[Records shown]
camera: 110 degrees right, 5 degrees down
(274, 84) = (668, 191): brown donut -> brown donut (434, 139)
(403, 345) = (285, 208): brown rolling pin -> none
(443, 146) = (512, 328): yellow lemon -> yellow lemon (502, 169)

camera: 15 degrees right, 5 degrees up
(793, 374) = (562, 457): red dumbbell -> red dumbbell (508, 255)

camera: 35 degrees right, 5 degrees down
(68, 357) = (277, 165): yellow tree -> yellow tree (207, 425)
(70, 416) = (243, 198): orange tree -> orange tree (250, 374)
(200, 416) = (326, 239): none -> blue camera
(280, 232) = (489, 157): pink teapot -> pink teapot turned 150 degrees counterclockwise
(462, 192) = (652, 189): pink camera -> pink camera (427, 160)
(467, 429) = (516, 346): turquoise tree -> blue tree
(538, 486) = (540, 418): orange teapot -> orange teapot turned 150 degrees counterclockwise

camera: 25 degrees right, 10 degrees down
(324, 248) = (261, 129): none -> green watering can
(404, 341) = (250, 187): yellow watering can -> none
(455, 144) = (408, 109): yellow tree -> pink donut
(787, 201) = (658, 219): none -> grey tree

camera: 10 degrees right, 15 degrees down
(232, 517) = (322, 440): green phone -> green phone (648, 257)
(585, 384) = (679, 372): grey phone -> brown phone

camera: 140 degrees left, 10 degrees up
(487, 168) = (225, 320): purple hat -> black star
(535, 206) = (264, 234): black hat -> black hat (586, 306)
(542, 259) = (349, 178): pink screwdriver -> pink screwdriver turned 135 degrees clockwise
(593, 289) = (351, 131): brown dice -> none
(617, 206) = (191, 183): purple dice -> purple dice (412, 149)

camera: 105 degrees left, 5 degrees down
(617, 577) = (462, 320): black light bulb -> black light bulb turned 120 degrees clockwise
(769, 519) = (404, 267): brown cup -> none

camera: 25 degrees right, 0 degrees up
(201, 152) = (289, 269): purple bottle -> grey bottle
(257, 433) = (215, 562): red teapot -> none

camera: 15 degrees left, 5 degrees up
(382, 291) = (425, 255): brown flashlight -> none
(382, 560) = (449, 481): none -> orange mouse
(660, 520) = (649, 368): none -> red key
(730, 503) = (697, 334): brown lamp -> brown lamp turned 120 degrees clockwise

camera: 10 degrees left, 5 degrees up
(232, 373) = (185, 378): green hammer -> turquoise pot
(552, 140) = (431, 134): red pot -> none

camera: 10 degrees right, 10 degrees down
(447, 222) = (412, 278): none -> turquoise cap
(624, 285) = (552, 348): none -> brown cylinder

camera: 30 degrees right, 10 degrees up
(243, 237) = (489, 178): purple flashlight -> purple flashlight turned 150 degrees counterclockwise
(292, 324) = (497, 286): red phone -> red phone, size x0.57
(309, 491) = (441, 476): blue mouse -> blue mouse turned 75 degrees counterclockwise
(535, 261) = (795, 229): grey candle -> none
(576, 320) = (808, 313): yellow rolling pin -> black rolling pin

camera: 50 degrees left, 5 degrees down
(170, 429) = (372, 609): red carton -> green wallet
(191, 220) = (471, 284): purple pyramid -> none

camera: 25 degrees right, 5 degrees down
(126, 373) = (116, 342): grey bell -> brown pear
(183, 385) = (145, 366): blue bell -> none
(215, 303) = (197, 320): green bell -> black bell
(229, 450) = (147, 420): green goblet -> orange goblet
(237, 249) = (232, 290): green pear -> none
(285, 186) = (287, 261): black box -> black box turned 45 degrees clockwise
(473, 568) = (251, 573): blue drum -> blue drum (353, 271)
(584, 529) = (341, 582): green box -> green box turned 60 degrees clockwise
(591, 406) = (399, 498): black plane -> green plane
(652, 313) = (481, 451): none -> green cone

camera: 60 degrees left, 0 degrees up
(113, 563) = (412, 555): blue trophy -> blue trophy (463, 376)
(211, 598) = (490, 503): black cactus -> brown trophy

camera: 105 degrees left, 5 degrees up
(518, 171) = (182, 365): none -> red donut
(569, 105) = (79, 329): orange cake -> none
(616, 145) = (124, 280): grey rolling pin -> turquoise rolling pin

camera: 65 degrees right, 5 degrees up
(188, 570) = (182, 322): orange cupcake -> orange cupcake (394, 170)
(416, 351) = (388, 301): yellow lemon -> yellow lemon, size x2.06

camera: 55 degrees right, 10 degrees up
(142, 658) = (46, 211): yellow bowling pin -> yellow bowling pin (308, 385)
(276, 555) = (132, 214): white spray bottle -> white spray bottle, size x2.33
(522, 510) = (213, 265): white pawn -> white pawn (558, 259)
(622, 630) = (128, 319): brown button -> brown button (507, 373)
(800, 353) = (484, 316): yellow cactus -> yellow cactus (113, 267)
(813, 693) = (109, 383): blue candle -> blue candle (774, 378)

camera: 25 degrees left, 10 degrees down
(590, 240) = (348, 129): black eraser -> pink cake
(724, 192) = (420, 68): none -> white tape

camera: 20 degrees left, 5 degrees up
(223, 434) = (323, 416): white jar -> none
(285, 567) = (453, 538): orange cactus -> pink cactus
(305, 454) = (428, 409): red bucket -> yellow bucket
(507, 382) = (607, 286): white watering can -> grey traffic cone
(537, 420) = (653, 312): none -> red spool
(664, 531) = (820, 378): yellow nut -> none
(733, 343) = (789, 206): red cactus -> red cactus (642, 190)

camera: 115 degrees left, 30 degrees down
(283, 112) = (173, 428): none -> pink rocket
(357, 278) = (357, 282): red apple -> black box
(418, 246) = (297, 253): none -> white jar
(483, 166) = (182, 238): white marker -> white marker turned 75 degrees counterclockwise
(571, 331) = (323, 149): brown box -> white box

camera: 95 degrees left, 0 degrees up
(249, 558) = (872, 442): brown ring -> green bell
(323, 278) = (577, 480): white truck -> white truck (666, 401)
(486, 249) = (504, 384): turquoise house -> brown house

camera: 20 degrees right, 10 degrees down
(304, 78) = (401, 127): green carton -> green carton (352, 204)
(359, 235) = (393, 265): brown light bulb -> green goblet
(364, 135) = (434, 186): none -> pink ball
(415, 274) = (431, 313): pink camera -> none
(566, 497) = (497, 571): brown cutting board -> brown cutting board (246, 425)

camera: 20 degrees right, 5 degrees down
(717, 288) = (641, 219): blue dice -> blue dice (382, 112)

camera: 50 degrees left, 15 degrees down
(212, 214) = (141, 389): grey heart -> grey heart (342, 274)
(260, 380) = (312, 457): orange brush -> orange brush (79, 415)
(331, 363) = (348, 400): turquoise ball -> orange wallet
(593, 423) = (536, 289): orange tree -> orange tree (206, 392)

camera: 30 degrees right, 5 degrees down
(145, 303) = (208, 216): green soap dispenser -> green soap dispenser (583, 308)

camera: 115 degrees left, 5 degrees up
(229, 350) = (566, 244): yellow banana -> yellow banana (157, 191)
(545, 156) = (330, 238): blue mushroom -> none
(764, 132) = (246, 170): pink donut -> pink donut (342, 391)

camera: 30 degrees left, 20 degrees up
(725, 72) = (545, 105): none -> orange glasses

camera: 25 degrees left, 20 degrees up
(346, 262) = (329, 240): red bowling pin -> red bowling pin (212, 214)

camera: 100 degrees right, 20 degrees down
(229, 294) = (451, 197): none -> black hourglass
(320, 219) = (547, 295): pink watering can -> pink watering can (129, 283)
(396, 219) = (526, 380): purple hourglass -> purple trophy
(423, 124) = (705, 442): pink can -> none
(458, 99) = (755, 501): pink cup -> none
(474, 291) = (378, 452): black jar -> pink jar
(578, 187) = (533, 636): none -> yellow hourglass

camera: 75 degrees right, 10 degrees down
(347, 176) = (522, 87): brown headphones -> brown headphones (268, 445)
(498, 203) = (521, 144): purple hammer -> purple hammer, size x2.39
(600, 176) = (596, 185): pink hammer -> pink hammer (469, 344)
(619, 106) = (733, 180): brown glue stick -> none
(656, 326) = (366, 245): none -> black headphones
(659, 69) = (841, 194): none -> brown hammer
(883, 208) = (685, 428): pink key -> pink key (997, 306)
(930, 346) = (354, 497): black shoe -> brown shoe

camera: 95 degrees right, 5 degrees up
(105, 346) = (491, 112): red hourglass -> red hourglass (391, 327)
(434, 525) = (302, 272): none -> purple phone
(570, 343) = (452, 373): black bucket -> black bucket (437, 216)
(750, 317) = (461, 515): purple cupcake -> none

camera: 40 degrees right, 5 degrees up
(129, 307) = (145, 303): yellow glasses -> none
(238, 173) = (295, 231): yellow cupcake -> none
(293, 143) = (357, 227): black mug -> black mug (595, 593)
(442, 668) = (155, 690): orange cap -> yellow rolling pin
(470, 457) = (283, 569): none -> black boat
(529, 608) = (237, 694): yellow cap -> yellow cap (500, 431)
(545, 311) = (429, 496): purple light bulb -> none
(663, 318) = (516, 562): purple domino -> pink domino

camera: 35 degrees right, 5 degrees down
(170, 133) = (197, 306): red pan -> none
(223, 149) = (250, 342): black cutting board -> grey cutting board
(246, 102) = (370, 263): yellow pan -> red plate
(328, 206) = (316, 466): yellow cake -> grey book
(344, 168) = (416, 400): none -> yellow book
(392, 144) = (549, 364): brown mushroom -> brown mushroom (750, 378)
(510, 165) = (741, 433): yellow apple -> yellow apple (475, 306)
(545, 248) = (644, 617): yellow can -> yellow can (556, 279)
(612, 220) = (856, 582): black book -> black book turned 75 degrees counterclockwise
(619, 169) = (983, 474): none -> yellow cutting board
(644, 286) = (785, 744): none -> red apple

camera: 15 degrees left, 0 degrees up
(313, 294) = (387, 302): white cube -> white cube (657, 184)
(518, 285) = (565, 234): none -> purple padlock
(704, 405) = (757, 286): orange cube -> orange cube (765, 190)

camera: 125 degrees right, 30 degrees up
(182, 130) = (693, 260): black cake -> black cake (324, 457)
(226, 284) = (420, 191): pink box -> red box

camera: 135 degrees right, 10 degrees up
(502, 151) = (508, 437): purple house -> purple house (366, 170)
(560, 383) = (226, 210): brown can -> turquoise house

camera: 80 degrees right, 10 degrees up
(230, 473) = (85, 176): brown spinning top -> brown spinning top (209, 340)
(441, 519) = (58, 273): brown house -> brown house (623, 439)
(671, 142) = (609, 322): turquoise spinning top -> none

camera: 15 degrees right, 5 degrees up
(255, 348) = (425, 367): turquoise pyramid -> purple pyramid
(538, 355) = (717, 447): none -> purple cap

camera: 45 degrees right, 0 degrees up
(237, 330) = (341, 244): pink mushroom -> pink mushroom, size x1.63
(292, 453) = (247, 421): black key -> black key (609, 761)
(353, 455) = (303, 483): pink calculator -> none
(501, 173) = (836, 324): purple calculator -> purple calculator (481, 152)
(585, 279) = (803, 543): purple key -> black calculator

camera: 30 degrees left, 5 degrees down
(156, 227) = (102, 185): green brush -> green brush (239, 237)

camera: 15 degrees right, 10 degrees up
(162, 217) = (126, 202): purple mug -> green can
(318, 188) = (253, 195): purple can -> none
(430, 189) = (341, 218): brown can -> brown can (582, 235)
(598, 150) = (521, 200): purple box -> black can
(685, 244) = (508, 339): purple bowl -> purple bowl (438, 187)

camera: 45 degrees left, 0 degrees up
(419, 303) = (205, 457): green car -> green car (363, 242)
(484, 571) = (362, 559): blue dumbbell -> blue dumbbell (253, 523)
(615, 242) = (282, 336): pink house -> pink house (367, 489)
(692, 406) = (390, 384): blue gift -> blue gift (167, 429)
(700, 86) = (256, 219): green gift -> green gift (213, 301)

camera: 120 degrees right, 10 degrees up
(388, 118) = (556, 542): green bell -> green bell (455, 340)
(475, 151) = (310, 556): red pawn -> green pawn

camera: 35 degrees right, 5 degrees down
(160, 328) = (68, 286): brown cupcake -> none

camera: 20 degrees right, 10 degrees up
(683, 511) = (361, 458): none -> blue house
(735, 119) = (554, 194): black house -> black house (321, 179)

[What is needed] Go line by line through the records above and copy each one containing "mushroom".

[Answer to the exercise]
(545, 156) = (330, 238): blue mushroom -> none
(392, 144) = (549, 364): brown mushroom -> brown mushroom (750, 378)
(237, 330) = (341, 244): pink mushroom -> pink mushroom, size x1.63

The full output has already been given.